----- Data records
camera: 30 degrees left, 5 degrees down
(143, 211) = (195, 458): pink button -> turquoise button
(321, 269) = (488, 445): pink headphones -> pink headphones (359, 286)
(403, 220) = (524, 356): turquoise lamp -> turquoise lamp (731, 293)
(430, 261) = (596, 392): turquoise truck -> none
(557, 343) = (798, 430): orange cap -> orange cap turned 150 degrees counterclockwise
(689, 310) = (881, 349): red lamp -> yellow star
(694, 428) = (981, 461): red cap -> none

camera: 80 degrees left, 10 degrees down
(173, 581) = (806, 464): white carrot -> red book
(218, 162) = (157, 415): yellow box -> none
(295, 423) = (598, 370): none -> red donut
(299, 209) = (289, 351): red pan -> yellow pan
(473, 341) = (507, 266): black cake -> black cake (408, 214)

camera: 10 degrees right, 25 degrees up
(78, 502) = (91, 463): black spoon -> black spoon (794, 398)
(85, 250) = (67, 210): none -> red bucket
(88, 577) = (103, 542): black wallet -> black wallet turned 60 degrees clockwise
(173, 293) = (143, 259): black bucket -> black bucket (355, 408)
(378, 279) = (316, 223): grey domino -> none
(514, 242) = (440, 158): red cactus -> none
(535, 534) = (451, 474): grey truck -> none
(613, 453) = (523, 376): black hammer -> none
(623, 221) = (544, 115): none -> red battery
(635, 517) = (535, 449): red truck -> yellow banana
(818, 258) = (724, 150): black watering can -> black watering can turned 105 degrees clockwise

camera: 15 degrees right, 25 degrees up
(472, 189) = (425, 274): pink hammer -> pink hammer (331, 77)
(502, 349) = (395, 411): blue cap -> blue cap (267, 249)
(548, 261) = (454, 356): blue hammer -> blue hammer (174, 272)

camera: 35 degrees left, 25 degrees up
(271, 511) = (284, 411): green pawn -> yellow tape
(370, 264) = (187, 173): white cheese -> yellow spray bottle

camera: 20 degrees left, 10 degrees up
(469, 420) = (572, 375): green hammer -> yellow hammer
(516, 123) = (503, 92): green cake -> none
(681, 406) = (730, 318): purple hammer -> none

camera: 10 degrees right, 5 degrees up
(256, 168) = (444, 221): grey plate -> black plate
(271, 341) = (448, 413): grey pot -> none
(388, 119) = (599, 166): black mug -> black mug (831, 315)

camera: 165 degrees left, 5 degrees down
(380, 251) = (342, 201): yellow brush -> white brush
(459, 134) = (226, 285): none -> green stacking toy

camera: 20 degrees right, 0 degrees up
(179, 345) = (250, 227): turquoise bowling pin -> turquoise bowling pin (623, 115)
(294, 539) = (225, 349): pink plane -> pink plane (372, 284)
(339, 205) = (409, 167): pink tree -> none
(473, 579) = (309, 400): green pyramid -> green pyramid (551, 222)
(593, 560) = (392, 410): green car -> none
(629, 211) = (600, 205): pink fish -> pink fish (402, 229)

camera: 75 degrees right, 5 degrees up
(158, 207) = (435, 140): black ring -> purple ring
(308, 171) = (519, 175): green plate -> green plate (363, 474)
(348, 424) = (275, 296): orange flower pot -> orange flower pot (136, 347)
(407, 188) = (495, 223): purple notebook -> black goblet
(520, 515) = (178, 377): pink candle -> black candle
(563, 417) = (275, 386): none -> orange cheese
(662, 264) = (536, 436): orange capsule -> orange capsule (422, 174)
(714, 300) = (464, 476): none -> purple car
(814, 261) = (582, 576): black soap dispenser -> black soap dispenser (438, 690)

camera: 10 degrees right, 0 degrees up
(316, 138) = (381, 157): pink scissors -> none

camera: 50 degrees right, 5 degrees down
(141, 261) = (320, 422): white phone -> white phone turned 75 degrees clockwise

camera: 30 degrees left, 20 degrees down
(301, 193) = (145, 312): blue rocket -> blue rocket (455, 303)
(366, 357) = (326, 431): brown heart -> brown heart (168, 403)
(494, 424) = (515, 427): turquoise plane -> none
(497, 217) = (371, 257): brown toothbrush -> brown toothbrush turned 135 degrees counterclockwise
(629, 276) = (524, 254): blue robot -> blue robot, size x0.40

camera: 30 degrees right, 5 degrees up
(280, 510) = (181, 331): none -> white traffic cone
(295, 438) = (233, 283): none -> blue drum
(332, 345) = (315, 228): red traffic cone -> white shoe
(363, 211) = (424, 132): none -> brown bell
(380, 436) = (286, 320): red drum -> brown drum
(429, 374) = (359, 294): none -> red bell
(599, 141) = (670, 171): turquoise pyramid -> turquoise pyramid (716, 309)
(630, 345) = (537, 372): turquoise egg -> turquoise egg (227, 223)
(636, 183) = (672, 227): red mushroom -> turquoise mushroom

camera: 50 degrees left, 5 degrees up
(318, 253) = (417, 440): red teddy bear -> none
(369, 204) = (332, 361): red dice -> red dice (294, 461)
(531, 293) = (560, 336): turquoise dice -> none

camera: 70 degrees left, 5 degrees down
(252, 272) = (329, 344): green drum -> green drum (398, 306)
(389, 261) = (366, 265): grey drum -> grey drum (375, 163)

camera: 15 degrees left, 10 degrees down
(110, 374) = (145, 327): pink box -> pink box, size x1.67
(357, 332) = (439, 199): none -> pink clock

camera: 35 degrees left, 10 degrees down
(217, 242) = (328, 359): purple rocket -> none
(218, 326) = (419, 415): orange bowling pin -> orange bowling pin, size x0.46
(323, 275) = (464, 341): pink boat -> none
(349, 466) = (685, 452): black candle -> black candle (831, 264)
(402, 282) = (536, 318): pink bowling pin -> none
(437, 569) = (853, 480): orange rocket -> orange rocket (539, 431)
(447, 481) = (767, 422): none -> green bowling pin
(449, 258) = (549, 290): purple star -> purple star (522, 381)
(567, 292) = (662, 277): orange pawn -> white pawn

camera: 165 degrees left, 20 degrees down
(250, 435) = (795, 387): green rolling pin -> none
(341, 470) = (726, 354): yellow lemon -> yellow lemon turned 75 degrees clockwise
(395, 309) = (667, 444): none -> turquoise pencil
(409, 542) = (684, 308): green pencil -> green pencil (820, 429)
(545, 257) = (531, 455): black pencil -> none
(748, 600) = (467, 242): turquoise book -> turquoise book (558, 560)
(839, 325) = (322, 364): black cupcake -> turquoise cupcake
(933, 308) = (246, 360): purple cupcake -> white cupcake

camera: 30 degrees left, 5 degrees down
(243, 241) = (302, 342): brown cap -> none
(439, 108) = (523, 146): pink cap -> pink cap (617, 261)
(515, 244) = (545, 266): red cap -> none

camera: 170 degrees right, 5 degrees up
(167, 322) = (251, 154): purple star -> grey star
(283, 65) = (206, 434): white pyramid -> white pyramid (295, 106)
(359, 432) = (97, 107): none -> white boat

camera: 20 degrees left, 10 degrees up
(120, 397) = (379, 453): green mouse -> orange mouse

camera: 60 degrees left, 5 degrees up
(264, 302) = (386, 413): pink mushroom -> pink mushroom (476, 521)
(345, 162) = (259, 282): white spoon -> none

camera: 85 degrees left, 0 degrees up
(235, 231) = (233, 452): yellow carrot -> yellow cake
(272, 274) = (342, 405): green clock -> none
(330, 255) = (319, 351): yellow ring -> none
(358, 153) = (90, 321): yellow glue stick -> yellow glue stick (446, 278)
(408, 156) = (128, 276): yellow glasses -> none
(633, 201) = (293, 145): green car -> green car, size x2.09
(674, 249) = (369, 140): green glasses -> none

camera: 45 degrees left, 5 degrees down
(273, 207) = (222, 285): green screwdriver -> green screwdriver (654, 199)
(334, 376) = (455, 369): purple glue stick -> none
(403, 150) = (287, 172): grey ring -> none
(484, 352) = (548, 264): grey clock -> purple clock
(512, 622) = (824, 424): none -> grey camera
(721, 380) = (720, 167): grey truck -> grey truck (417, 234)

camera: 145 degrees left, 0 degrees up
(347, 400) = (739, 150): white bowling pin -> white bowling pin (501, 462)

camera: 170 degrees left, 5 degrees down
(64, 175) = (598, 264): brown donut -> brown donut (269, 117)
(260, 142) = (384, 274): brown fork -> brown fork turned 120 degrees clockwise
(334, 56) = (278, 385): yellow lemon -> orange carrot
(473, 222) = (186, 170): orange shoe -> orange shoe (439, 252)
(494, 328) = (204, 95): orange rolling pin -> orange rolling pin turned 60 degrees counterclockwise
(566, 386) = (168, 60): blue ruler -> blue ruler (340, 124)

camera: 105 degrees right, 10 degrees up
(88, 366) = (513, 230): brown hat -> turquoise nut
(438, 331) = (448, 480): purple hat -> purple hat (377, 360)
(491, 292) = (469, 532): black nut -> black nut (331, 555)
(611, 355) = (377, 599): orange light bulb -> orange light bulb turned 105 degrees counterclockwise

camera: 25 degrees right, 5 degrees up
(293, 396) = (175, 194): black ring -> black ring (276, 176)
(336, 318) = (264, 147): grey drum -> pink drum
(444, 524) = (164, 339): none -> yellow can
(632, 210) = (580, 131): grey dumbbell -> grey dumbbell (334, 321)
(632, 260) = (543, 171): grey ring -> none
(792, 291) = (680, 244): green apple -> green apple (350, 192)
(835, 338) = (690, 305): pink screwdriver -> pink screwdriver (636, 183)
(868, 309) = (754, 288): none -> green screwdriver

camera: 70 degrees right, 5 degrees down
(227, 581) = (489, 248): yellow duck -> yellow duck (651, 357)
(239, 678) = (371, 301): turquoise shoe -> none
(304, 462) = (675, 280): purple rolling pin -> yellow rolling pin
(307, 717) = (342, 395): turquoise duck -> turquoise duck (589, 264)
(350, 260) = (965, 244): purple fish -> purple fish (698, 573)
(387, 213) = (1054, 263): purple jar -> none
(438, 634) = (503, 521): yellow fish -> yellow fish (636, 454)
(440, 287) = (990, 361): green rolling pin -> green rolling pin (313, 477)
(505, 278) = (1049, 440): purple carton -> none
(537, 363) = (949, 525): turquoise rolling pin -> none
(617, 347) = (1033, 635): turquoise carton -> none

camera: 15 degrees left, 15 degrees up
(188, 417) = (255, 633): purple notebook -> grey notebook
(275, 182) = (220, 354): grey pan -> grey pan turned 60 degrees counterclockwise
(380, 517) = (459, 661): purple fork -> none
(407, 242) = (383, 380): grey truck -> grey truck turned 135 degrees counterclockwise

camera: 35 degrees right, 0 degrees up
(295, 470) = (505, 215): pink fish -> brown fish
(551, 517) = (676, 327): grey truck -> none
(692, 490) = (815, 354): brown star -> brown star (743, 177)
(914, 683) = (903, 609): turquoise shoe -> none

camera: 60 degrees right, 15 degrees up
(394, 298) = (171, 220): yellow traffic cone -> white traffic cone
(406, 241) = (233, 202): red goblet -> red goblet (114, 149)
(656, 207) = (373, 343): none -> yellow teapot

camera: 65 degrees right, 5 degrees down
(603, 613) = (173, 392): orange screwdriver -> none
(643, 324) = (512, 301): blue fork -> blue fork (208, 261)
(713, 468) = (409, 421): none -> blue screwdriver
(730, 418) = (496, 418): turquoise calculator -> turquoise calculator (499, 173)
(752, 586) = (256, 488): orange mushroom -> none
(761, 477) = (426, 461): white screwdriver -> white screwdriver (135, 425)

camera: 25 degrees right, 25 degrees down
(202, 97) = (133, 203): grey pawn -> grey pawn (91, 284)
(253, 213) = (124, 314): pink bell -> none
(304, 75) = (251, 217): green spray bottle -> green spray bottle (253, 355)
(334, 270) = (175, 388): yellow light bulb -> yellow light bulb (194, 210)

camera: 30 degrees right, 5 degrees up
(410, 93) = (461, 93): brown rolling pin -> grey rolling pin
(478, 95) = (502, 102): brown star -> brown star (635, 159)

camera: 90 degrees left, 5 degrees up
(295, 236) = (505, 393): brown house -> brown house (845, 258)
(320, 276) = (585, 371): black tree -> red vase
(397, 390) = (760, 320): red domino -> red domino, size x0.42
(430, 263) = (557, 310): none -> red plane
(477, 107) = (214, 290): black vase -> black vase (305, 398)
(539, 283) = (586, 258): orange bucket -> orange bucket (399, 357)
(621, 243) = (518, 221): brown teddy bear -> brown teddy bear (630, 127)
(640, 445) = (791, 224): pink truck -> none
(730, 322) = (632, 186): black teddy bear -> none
----------
- Your assignment
Would you print exactly, and only, the lines of the data above from the line with "(271, 511) = (284, 411): green" through the line with "(681, 406) = (730, 318): purple", inclusive?

- Written response
(271, 511) = (284, 411): green pawn -> yellow tape
(370, 264) = (187, 173): white cheese -> yellow spray bottle

camera: 20 degrees left, 10 degrees up
(469, 420) = (572, 375): green hammer -> yellow hammer
(516, 123) = (503, 92): green cake -> none
(681, 406) = (730, 318): purple hammer -> none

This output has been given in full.